* [WHAT YOU HAVE TO DO]: From the entries below, work out how many lines contain the string "blue"; answer with the number alone.

=== Begin Enclosure ===

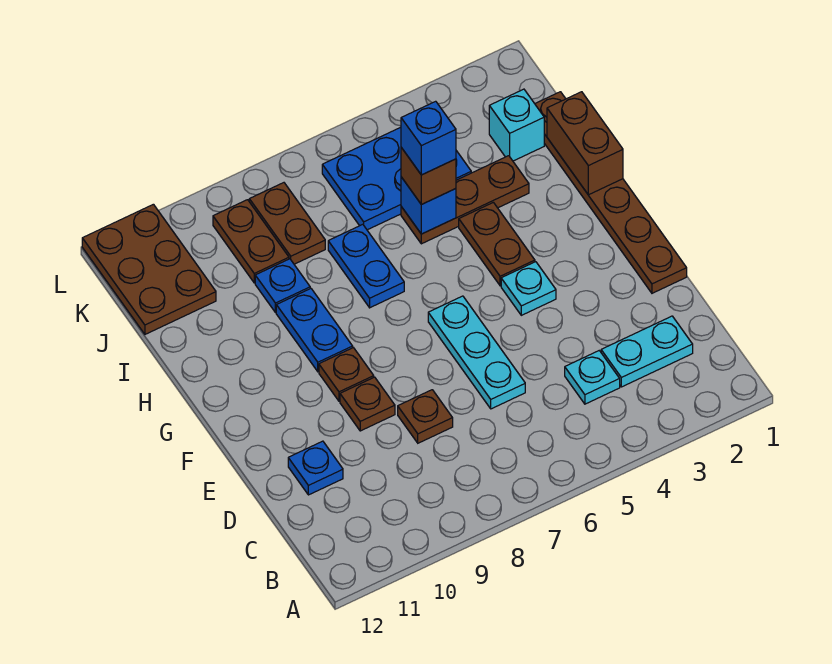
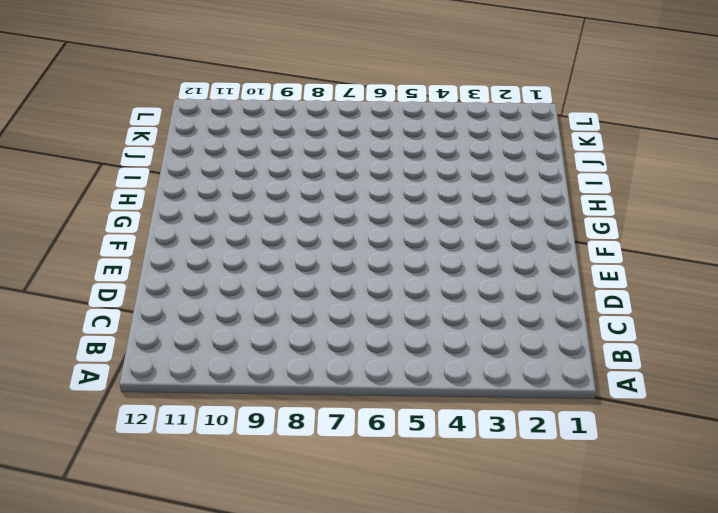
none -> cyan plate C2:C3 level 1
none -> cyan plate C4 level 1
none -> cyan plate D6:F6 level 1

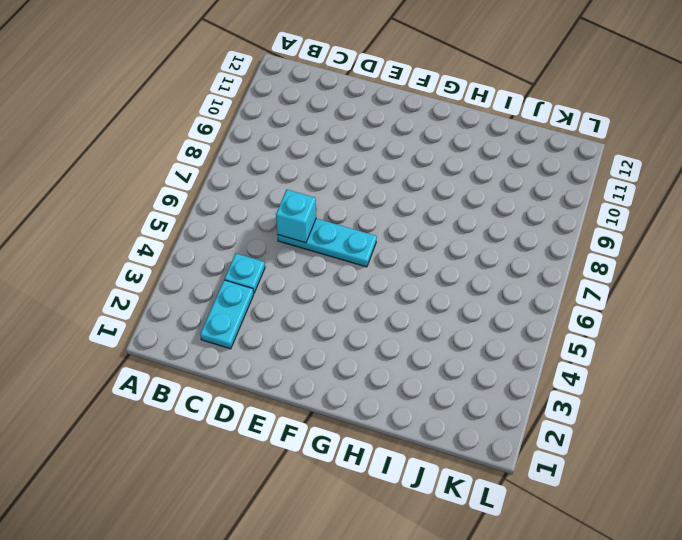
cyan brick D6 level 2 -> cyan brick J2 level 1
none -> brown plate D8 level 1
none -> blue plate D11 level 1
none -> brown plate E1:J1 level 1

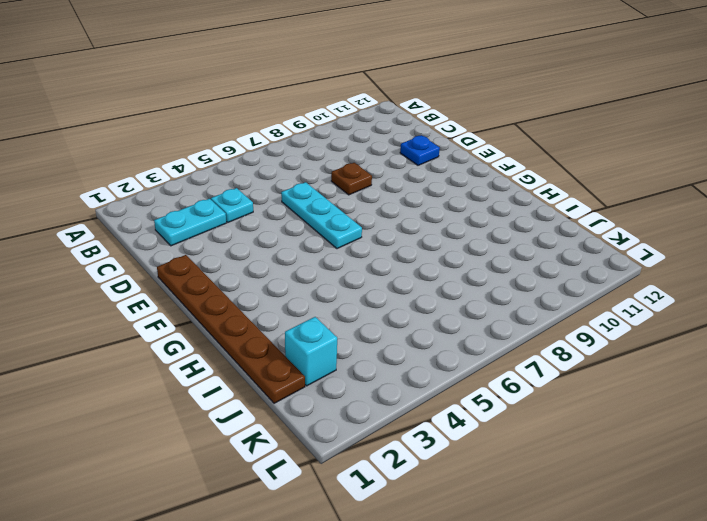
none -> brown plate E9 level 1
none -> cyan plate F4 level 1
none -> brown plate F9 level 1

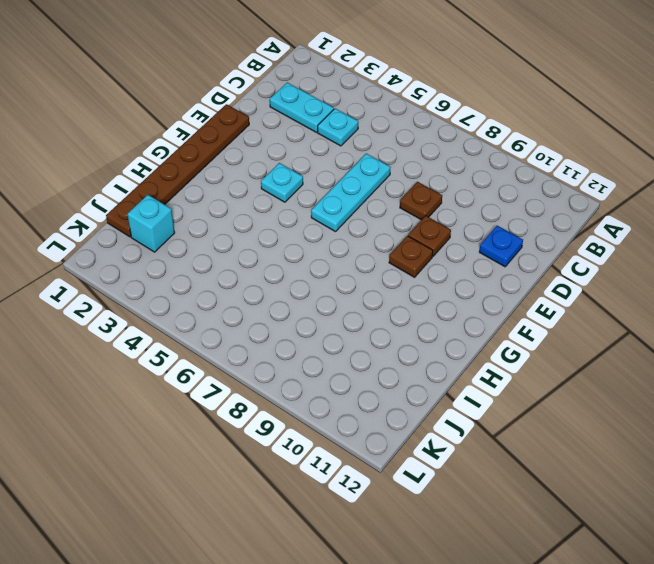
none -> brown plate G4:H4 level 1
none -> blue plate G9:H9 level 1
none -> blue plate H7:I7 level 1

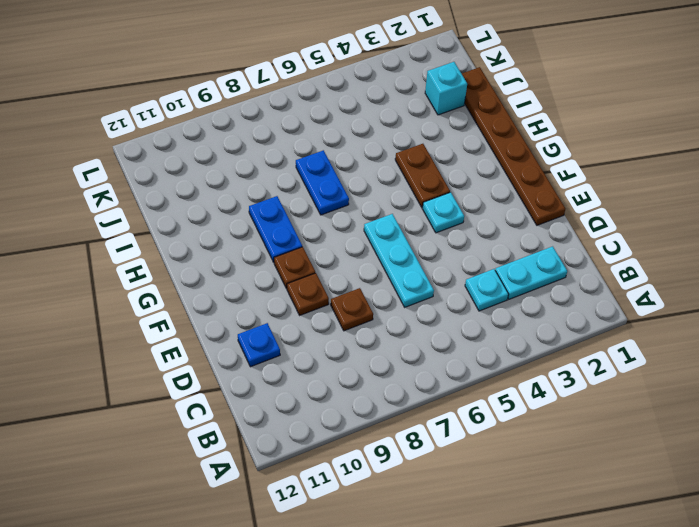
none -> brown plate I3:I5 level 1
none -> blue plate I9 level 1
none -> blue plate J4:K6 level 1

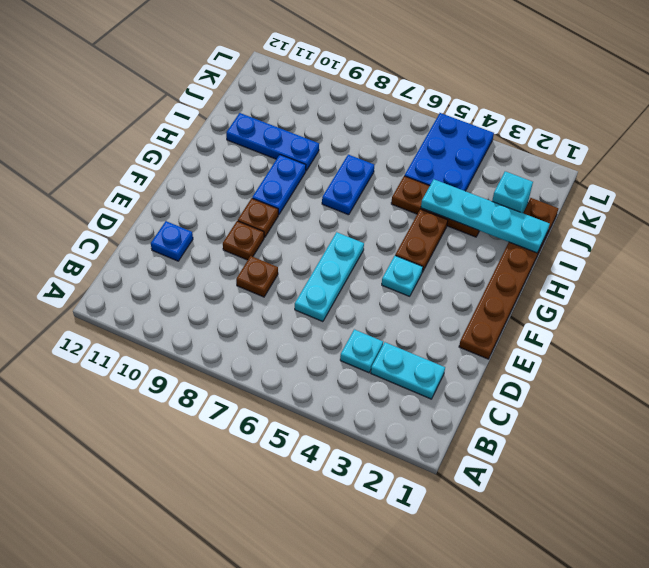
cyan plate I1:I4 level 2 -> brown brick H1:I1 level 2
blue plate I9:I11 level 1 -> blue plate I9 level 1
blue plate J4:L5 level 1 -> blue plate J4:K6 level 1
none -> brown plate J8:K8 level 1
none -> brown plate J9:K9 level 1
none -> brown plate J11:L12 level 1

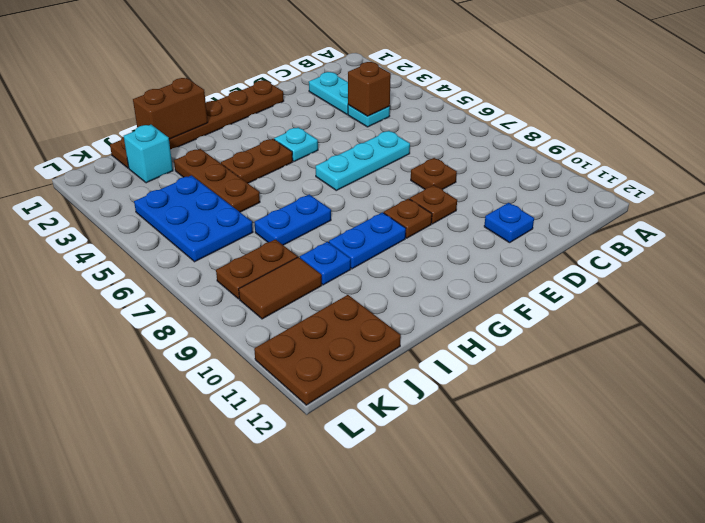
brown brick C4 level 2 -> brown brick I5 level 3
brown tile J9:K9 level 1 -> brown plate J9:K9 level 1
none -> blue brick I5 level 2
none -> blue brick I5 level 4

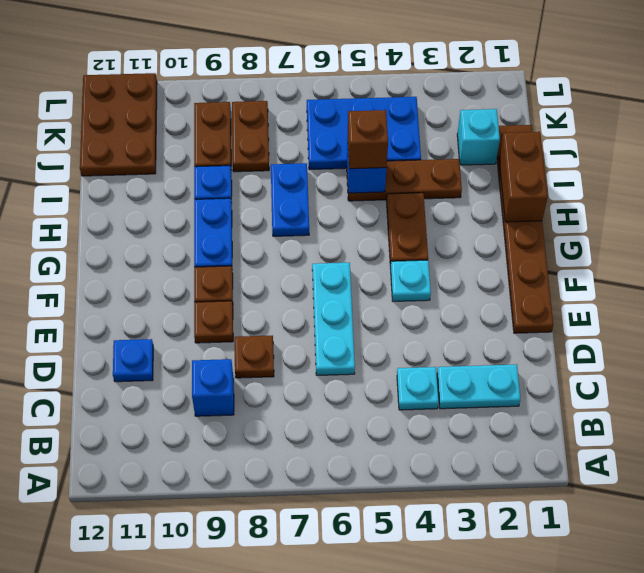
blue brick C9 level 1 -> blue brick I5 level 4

=== End Enclosure ===
=== Begin Enclosure ===

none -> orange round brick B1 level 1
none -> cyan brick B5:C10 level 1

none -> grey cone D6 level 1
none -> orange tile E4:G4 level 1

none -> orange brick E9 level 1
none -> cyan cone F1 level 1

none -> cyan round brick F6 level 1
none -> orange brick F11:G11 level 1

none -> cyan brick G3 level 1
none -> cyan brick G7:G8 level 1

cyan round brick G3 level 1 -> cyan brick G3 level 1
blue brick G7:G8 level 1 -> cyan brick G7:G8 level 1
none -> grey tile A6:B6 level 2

=== End Enclosure ===
=== Begin Enclosure ===

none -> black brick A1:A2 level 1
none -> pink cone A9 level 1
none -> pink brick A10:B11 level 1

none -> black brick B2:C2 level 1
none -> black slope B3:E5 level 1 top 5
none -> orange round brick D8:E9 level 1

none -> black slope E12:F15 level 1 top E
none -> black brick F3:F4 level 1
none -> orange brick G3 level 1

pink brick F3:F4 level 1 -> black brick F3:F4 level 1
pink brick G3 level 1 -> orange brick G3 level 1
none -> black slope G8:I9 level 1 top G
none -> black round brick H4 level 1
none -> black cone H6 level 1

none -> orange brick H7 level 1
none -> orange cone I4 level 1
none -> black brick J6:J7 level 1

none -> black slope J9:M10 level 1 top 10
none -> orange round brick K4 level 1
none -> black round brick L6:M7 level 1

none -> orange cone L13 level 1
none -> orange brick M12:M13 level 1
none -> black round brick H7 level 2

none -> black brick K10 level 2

=== End Enclosure ===

* [SOLUTION FOR THIS EXERCISE]: 11